— What you should do —
Check each line of the data below for the string "orange", then state how many have it and nothing else.

::: Input data :::

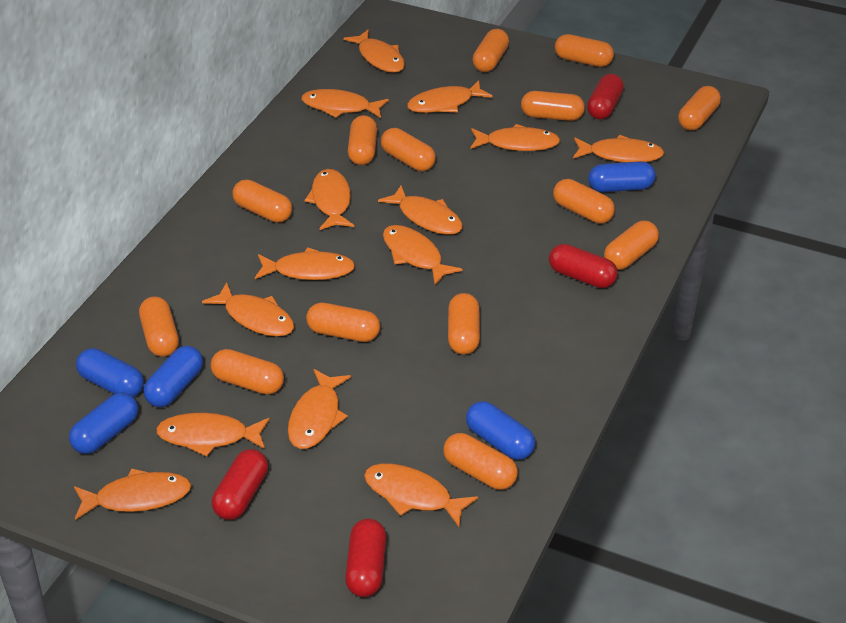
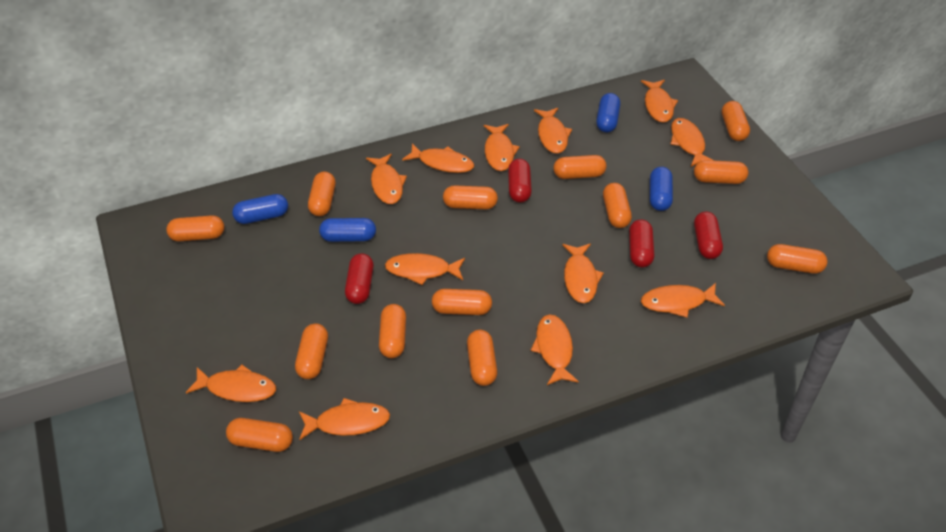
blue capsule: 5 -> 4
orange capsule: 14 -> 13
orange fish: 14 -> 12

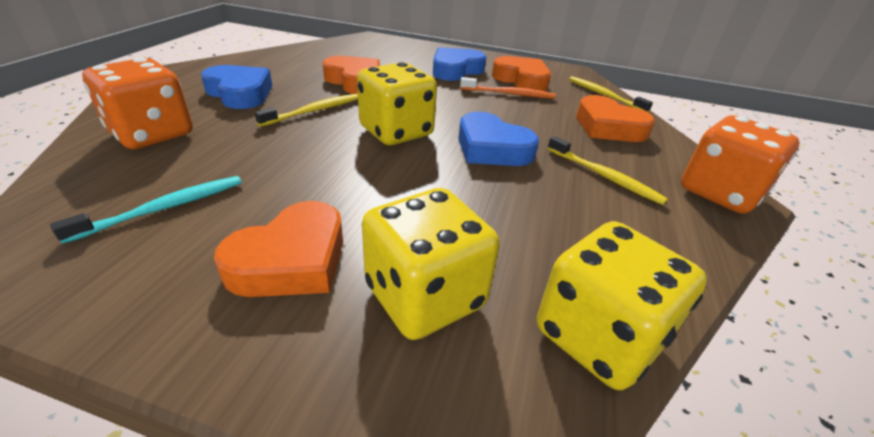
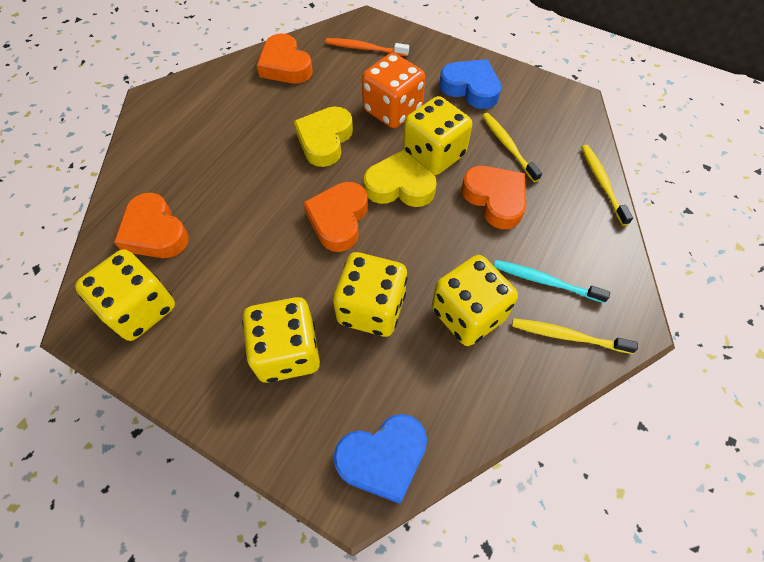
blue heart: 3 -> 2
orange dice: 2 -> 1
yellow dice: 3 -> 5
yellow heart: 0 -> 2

:::

— Written answer —
3